Segment Start: Data
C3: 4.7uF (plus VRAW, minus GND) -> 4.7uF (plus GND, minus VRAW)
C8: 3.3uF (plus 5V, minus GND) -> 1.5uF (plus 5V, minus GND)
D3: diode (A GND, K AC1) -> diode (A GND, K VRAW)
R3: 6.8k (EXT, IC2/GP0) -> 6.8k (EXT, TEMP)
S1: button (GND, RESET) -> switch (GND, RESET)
Segment End: Data
Segment Start: Data
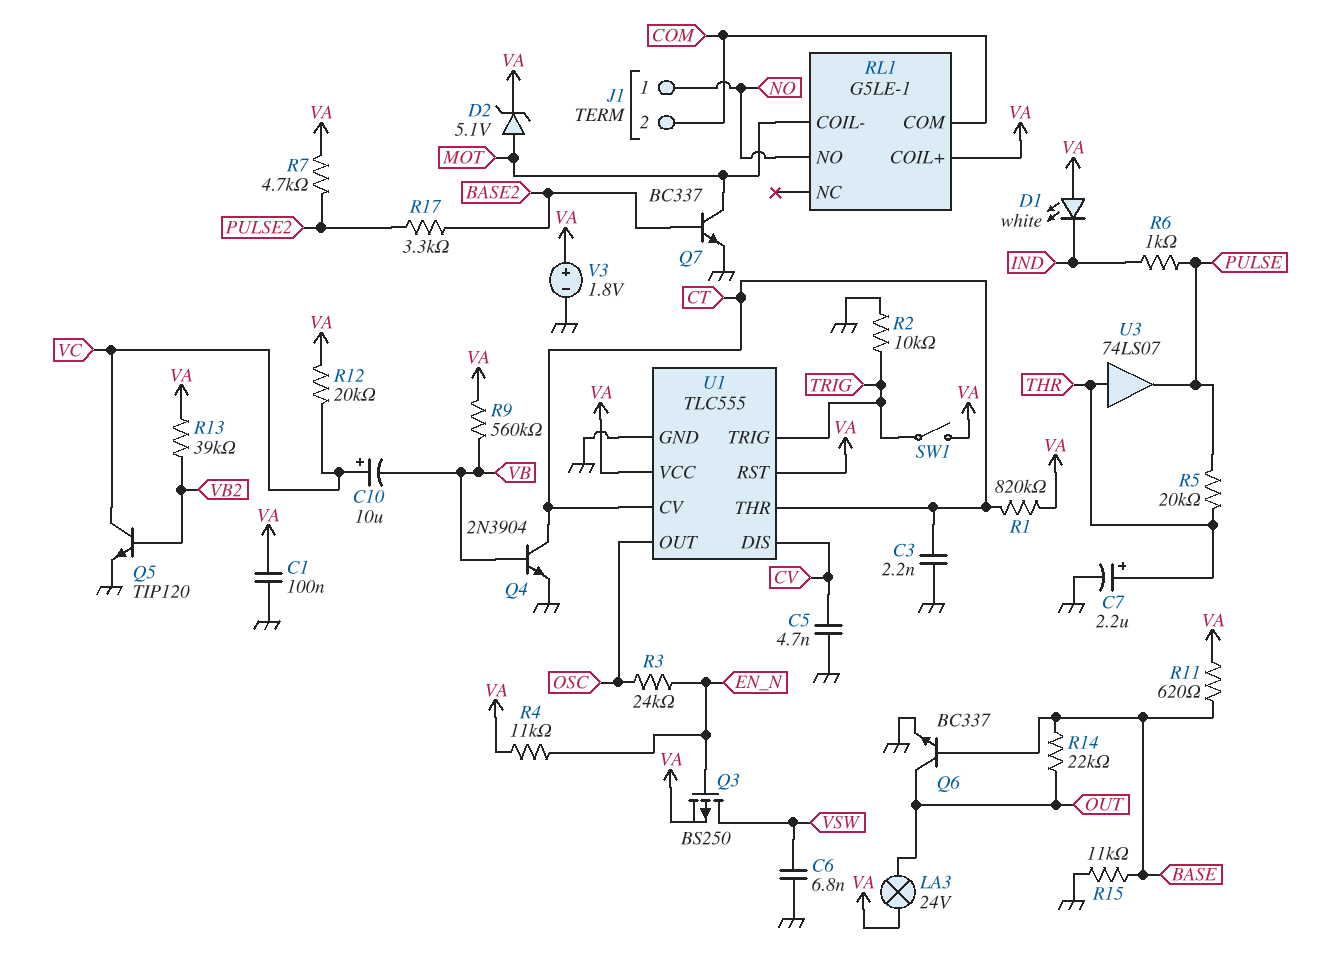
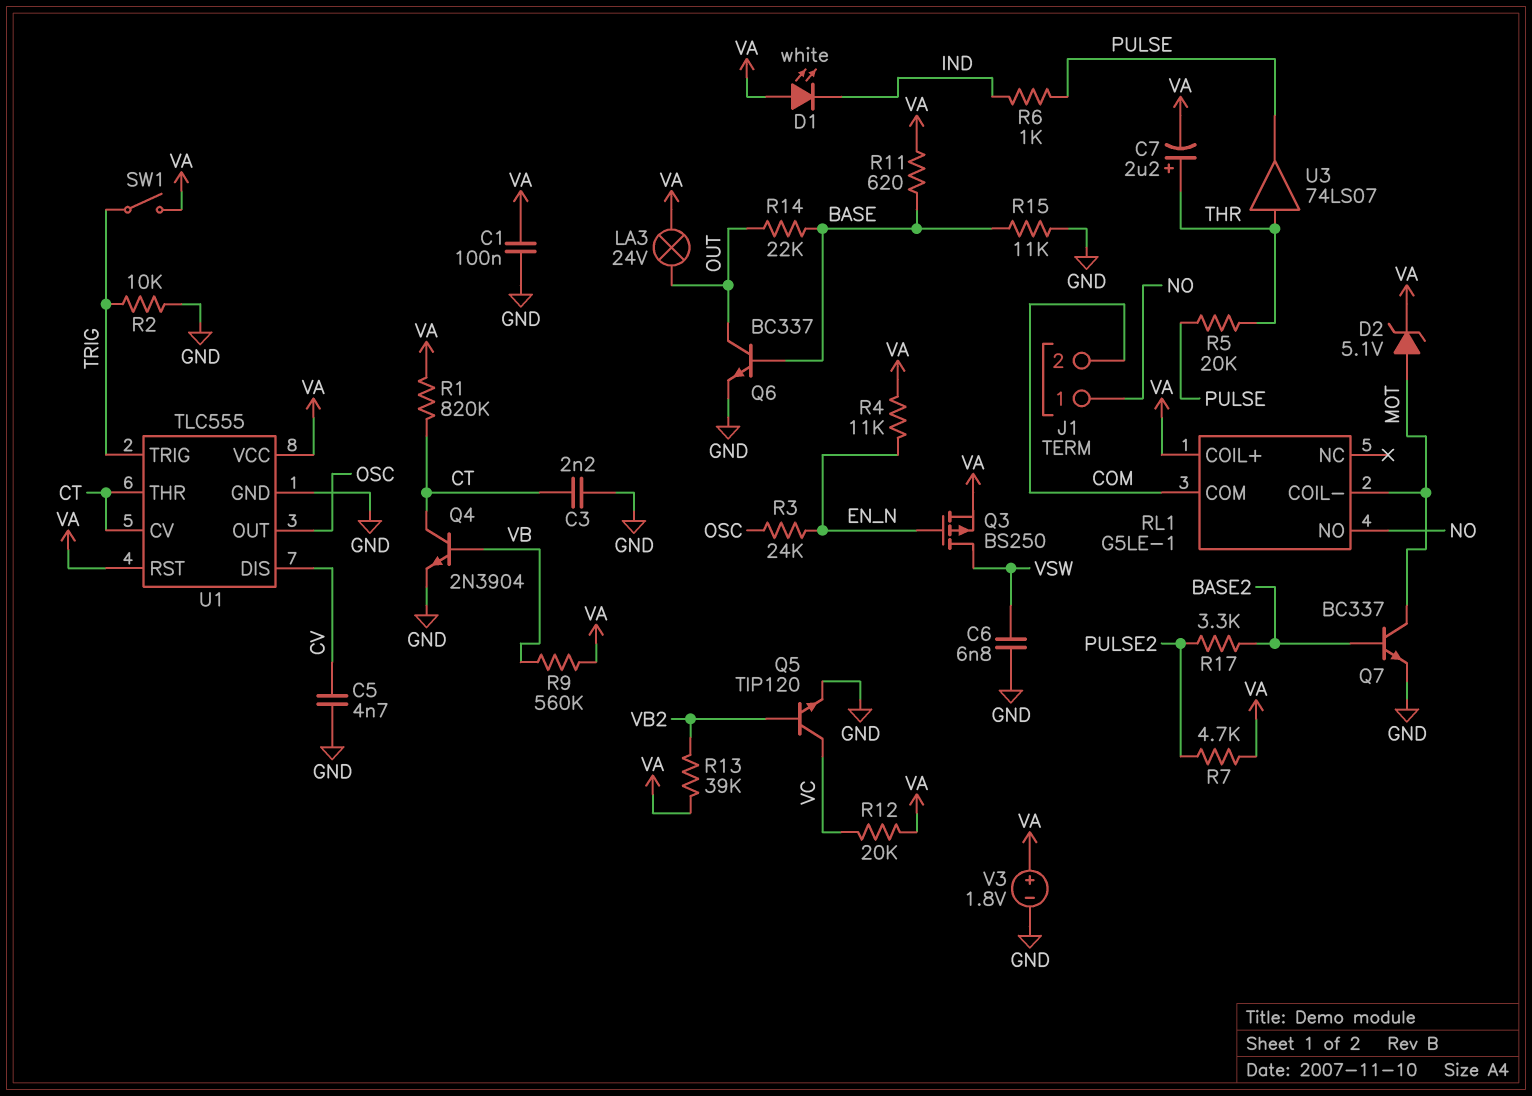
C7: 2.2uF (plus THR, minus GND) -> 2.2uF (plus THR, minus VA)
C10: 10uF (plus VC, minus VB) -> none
Segment End: Data
▶ Task goal:
Look through the data above and report every line in which "minus" appears.

▶ Exercise output:
C3: 4.7uF (plus VRAW, minus GND) -> 4.7uF (plus GND, minus VRAW)
C8: 3.3uF (plus 5V, minus GND) -> 1.5uF (plus 5V, minus GND)
C7: 2.2uF (plus THR, minus GND) -> 2.2uF (plus THR, minus VA)
C10: 10uF (plus VC, minus VB) -> none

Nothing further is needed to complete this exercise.